* Task requirements *
Set down, word for word, the stretch of lines from the one containing "(150, 545) = (677, 533): orange" to the end of the records below.

* Data for this exercise *

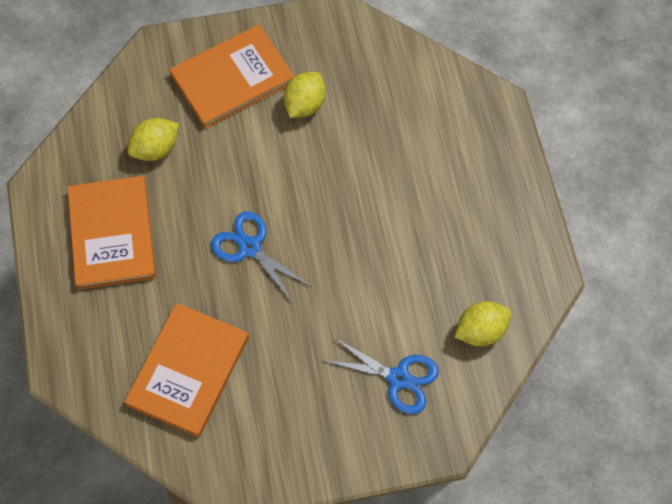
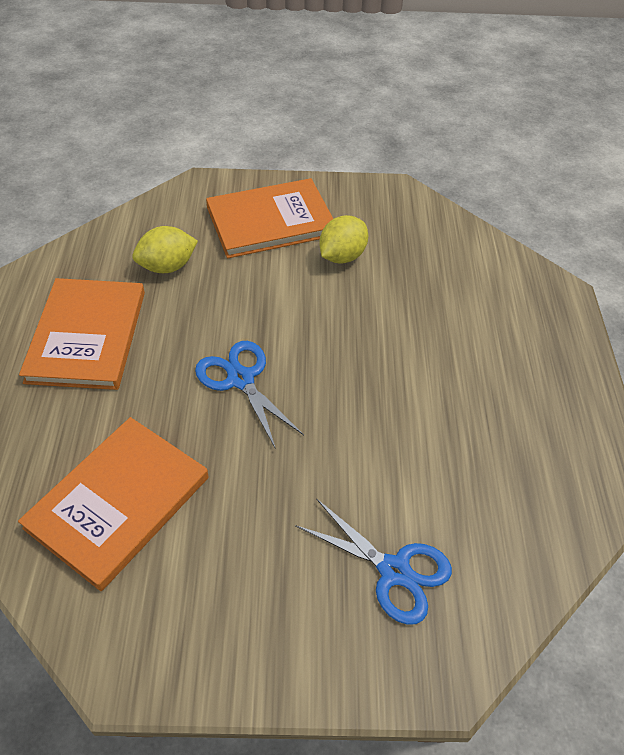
camera: 10 degrees right, 15 degrees down
(480, 331) = (516, 532): yellow lemon -> none

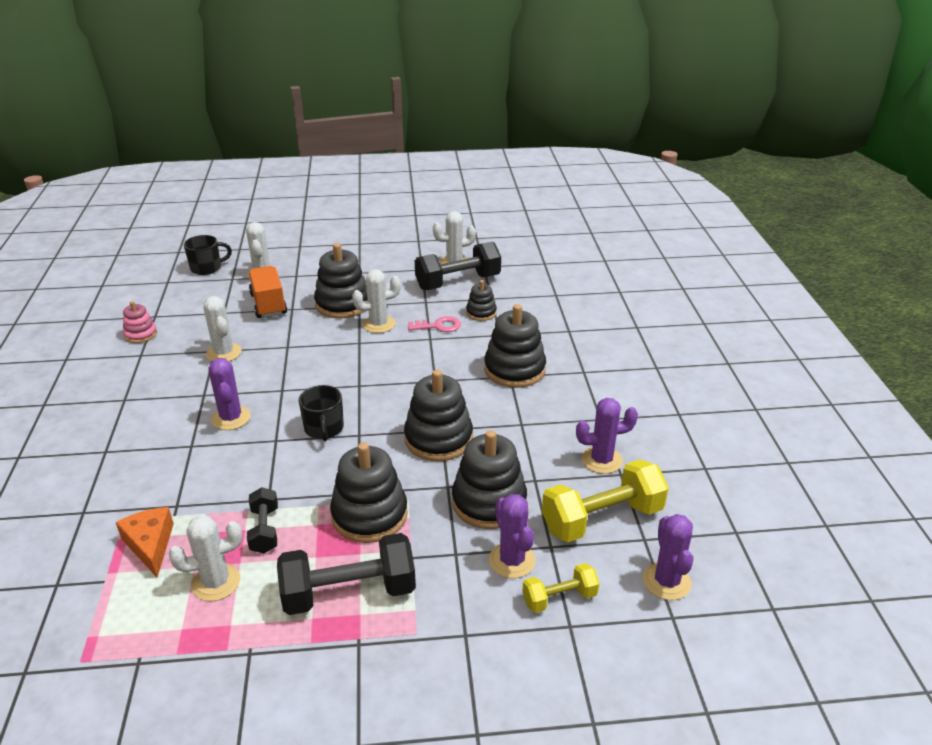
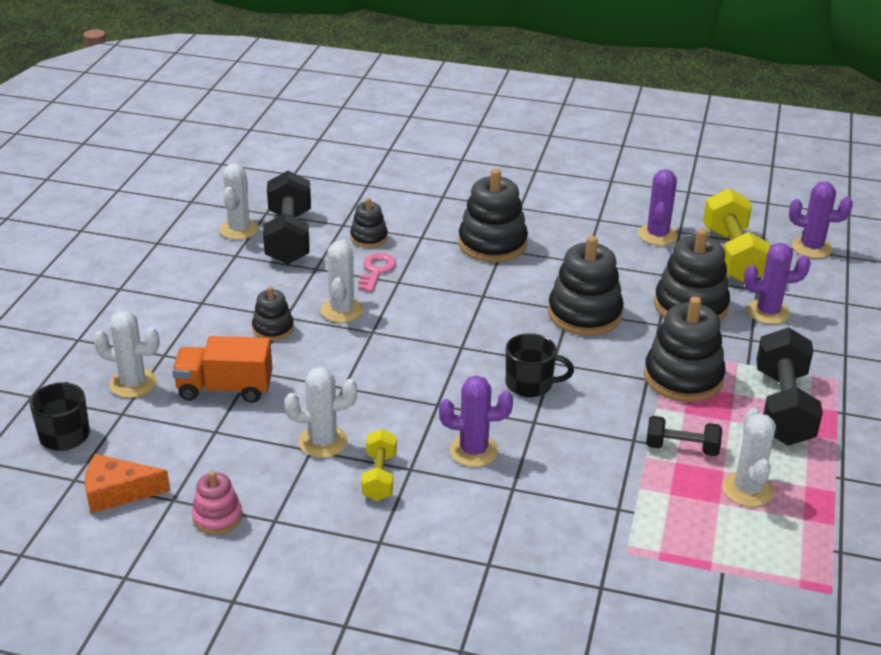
camera: 70 degrees left, 0 degrees up
(150, 545) = (677, 533): orange cheese -> orange cheese (117, 492)
(342, 304) = (273, 328): black stacking toy -> black stacking toy, size x0.55
(559, 598) = (817, 300): yellow dumbbell -> yellow dumbbell (379, 477)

* Task solution *
(150, 545) = (677, 533): orange cheese -> orange cheese (117, 492)
(342, 304) = (273, 328): black stacking toy -> black stacking toy, size x0.55
(559, 598) = (817, 300): yellow dumbbell -> yellow dumbbell (379, 477)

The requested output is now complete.